··· MATERIAL FOR THE TASK
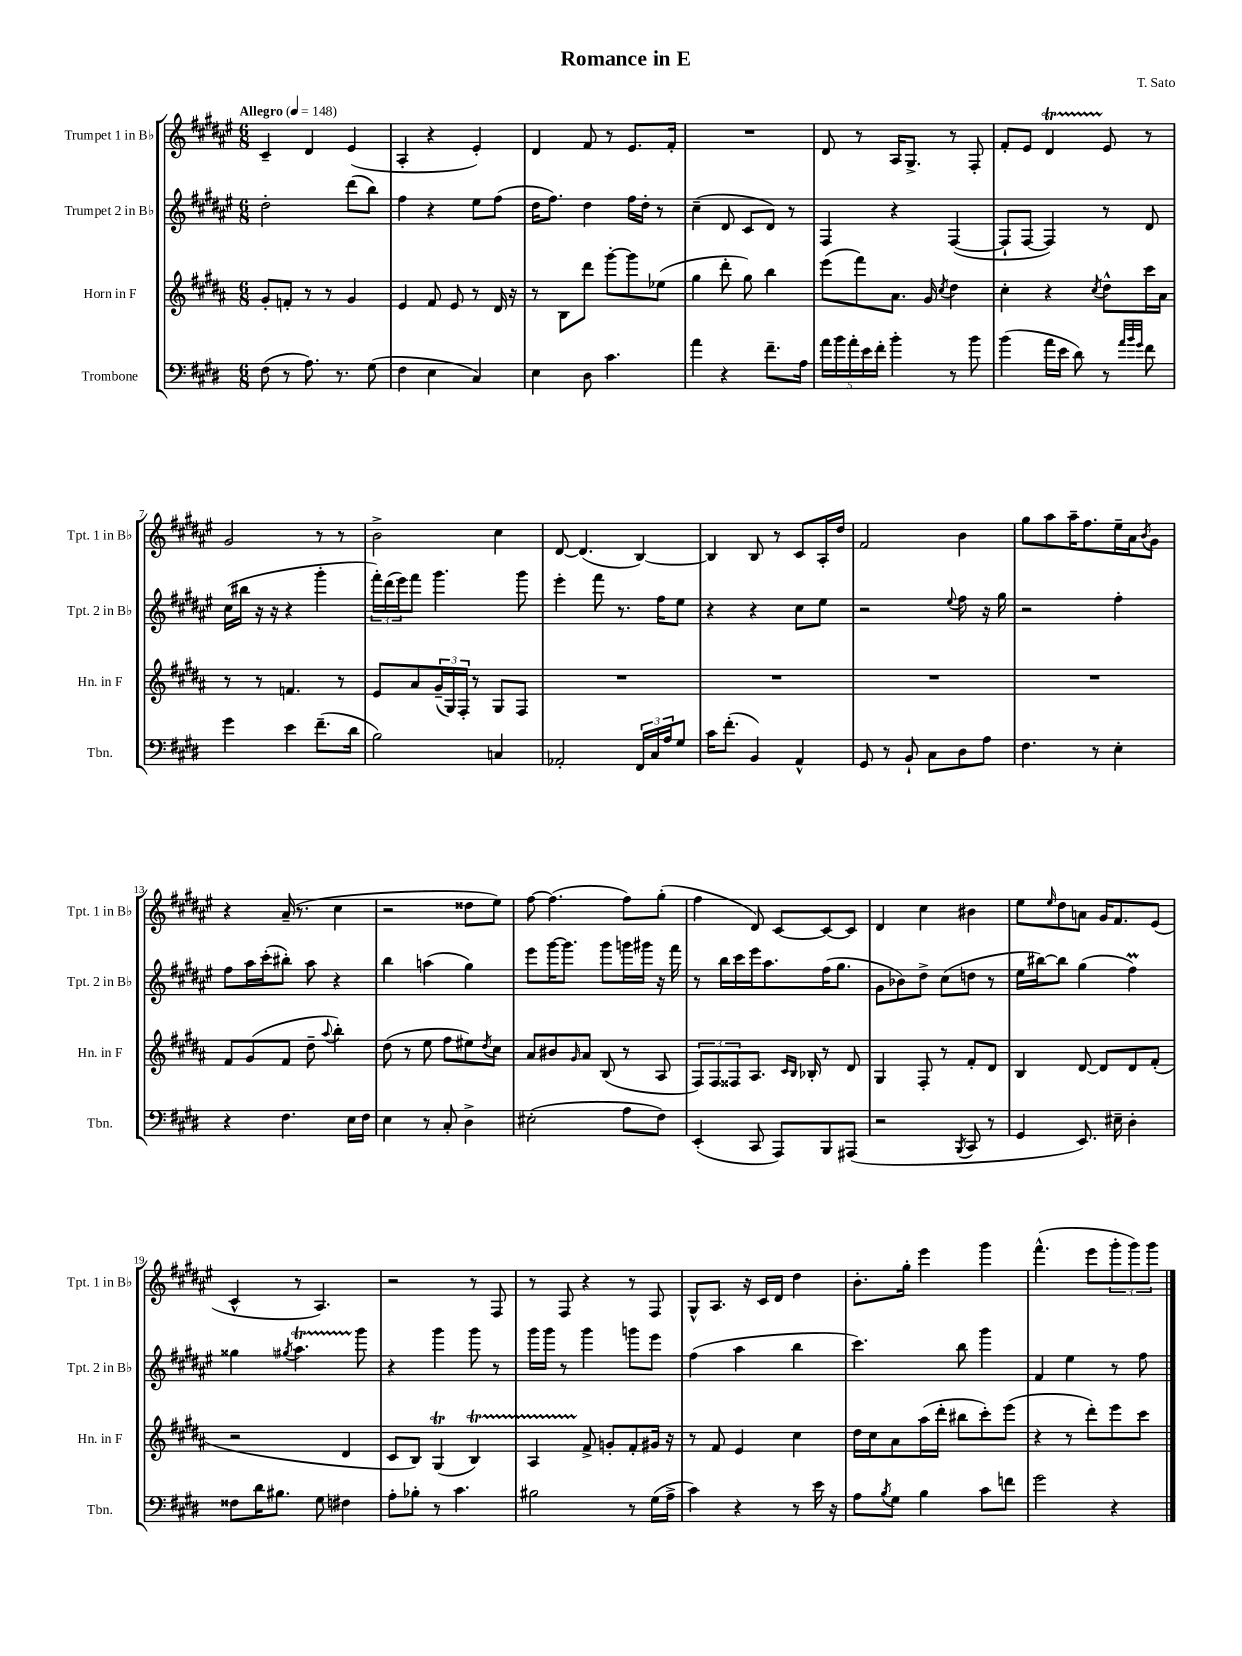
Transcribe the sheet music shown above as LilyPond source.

\header { title = "Romance in E" composer = "T. Sato" }
<<
\new StaffGroup <<
\new Staff = "s0" \with { instrumentName = "Trumpet 1 in Bb" shortInstrumentName = "Tpt. 1 in Bb" } {
    \clef treble \key fis \major \numericTimeSignature \time 6/8 \tempo "Allegro" 4 = 148
    cis'4-- dis'4 eis'4( |
    ais4-. r4 eis'4-.) |
    dis'4 fis'8 r8 eis'8. fis'16-. |
    R2. |
    dis'8 r8 ais16 gis8.-> r8 fis8-. |
    fis'8-. eis'8 dis'4\startTrillSpan eis'8\stopTrillSpan r8 |
    gis'2 r8 r8 |
    b'2-> cis''4 |
    dis'8~ dis'4.( b4~) |
    b4 b8 r8 cis'8 ais16-. dis''16 |
    fis'2 b'4 |
    gis''8 ais''8 ais''16-- fis''8. eis''16-- ais'16 \acciaccatura { b'8 } gis'8 |
    r4 ais'16--( r8. cis''4 |
    r2 disis''8 eis''8) |
    fis''8~ fis''4.( fis''8) gis''8-.( |
    fis''4 dis'8) cis'8~ cis'8~ cis'8 |
    dis'4 cis''4 bis'4 |
    eis''8 \grace { eis''16 } dis''8 a'8 gis'16 fis'8. eis'8( |
    cis'4-^ r8 ais4.) |
    r2 r8 fis8 |
    r8 fis8 r4 r8 fis8 |
    gis8-^ ais8. r16 cis'16 dis'16 dis''4 |
    b'8.-. gis''16-. eis'''4 gis'''4 |
    fis'''4.-^( eis'''8 \tuplet 3/2 { gis'''8-. gis'''8) gis'''8 } \bar "|." |
}
\new Staff = "s1" \with { instrumentName = "Trumpet 2 in Bb" shortInstrumentName = "Tpt. 2 in Bb" } {
    \clef treble \key fis \major \numericTimeSignature \time 6/8
    dis''2-. dis'''8( b''8) |
    fis''4 r4 eis''8 fis''8( |
    dis''16 fis''8.) dis''4 fis''16 dis''16-. r8 |
    cis''4--( dis'8 cis'8 dis'8) r8 |
    fis4 r4 fis4~( |
    fis8-! fis8~ fis4) r8 dis'8 |
    cis''16( bis''16 r16 r16 r4 gis'''4-. |
    \tuplet 3/2 { fis'''16-.) dis'''16( eis'''16) } fis'''8 gis'''4. gis'''8 |
    eis'''4-. fis'''8 r8. fis''16 eis''8 |
    r4 r4 cis''8 eis''8 |
    r2 \appoggiatura { eis''8 } fis''8 r16 gis''16 |
    r2 fis''4-. |
    fis''8 ais''16 cis'''16-.( bis''8-.) ais''8 r4 |
    b''4 a''4( gis''4) |
    eis'''8 gis'''16~ gis'''8. gis'''8 g'''16 gis'''16 r16 fis'''16 |
    r8 b''16 cis'''16 eis'''16 ais''8. fis''16( gis''8. |
    gis'8 bes'8) dis''8-> cis''8( d''8 r8 |
    eis''16 bis''16~) bis''8 gis''4( fis''4\prall) |
    gisis''4 \acciaccatura { gis''8 } ais''4.\startTrillSpan gis'''8\stopTrillSpan |
    r4 gis'''4 gis'''8 r8 |
    gis'''16 gis'''16 r8 gis'''4 g'''8 eis'''8 |
    fis''4( ais''4 b''4 |
    cis'''4.) b''8 gis'''4 |
    fis'4 eis''4 r8 fis''8 \bar "|." |
}
\new Staff = "s2" \with { instrumentName = "Horn in F" shortInstrumentName = "Hn. in F" } {
    \clef treble \key b \major \numericTimeSignature \time 6/8
    gis'8-. f'8-. r8 r8 gis'4 |
    e'4 fis'8 e'8 r8 dis'16 r16 |
    r8 b8 dis'''8 gis'''8~-. gis'''8 ees''8( |
    gis''4 dis'''8-. gis''8) b''4 |
    e'''8( fis'''8) ais'8. gis'16 \acciaccatura { cis''8 } dis''4 |
    cis''4-. r4 \acciaccatura { cis''8 } dis''8-^ cis'''16 ais'16 |
    r8 r8 f'4. r8 |
    e'8 ais'8 \tuplet 3/2 { gis'16--( gis16) fis16-. } r8 gis8 fis8 |
    R2. |
    R2. |
    R2. |
    R2. |
    fis'8 gis'8( fis'8 dis''8-- \appoggiatura { ais''8 } b''4-.) |
    dis''8( r8 e''8 fis''8 eis''8) \acciaccatura { dis''8 } cis''8 |
    ais'8 bis'8 \grace { gis'16 } ais'8 b8( r8 ais8 |
    \tuplet 3/2 { fis8) fis8 fisis8 } ais8. \grace { cis'16 b16 } bes16-. r8 dis'8 |
    gis4 fis8-. r8 fis'8-. dis'8 |
    b4 dis'8~ dis'8 dis'8 fis'8-.( |
    r2 dis'4 |
    cis'8 b8) gis4\trill( b4\startTrillSpan) |
    ais4 fis'8->\stopTrillSpan g'8-. fis'8-. gis'16 r16 |
    r8 fis'8 e'4 cis''4 |
    dis''16 cis''16 ais'8 ais''16( dis'''16-. bis''8 cis'''8-.) e'''8( |
    r4 r8 dis'''8-.) e'''8 cis'''8 \bar "|." |
}
\new Staff = "s3" \with { instrumentName = "Trombone" shortInstrumentName = "Tbn." } {
    \clef bass \key e \major \numericTimeSignature \time 6/8
    fis8( r8 a8.) r8. gis8( |
    fis4 e4 cis4) |
    e4 dis8 cis'4. |
    a'4 r4 fis'8.-- a16 |
    \tuplet 5/4 { a'16 b'16 a'16-. e'16 fis'16-. } b'4-. r8 b'8 |
    b'4( a'16 e'16 dis'8) r8 \grace { a'32 b'32 gis'32 } fis'8 |
    gis'4 e'4 fis'8.--( dis'16 |
    b2) c4 |
    aes,2-. \tuplet 3/2 { fis,16 cis16 a16 } gis8 |
    cis'16 fis'8.-.( b,4) a,4-^ |
    gis,8 r8 b,8-! cis8 dis8 a8 |
    fis4. r8 e4-. |
    r4 fis4. e16 fis16 |
    e4 r8 cis8-. dis4-> |
    eis2-.( a8 fis8) |
    e,4-.( cis,8 a,,8) b,,8 ais,,8( |
    r2 \acciaccatura { b,,8 } cis,8 r8 |
    gis,4 e,8.) eis16-- dis4-. |
    fisis8 dis'16 bis8. gis8 fis4 |
    a8-. bes8-. r8 cis'4. |
    bis2 r8 gis16( a16-> |
    cis'4) r4 r8 e'16 r16 |
    a8 \acciaccatura { b8 } gis8 b4 cis'8 f'8 |
    gis'2 r4 \bar "|." |
}
>>
>>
······
- **GIVEN INSTRUCTION**:
List every line above that contains the string "stopTrillSpan".

- **CORRECT ANSWER**:
    fis'8-. eis'8 dis'4\startTrillSpan eis'8\stopTrillSpan r8 |
    gisis''4 \acciaccatura { gis''8 } ais''4.\startTrillSpan gis'''8\stopTrillSpan |
    ais4 fis'8->\stopTrillSpan g'8-. fis'8-. gis'16 r16 |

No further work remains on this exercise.